> [WORK REQUEST]:
A faithful copy of each record is required, minus the images.

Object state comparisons
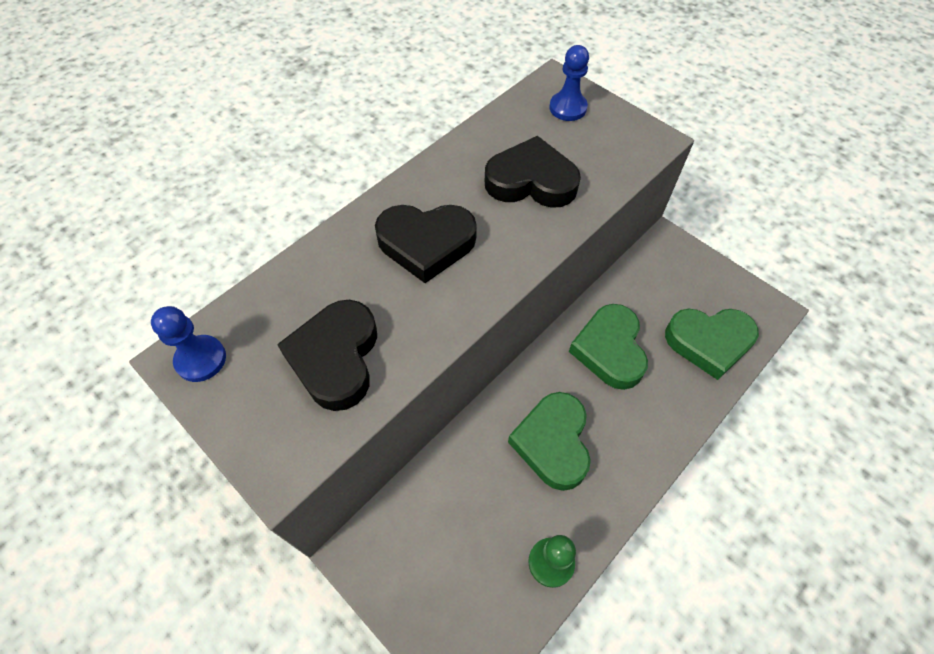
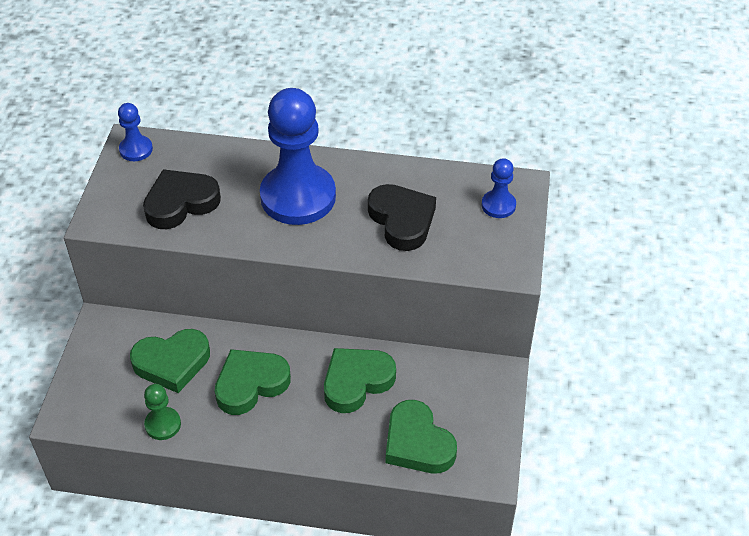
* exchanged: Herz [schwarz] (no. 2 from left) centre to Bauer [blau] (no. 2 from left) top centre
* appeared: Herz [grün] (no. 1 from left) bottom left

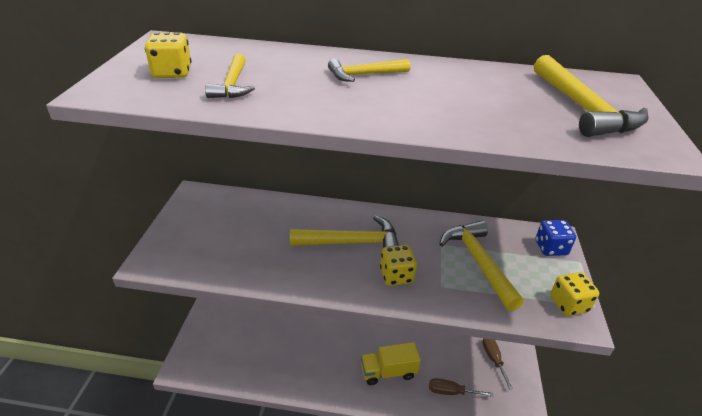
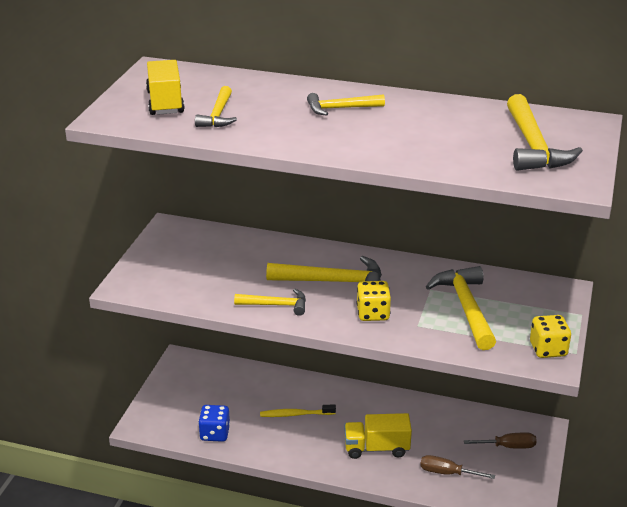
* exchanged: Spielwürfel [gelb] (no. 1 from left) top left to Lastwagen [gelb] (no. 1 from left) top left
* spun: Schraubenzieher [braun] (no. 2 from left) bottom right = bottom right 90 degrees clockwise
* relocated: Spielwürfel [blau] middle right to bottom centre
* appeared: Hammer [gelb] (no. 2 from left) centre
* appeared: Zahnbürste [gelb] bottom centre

> [COMPLETED EXERCISE]:
* exchanged: Herz [schwarz] (no. 2 from left) centre to Bauer [blau] (no. 2 from left) top centre
* appeared: Herz [grün] (no. 1 from left) bottom left

* exchanged: Spielwürfel [gelb] (no. 1 from left) top left to Lastwagen [gelb] (no. 1 from left) top left
* spun: Schraubenzieher [braun] (no. 2 from left) bottom right = bottom right 90 degrees clockwise
* relocated: Spielwürfel [blau] middle right to bottom centre
* appeared: Hammer [gelb] (no. 2 from left) centre
* appeared: Zahnbürste [gelb] bottom centre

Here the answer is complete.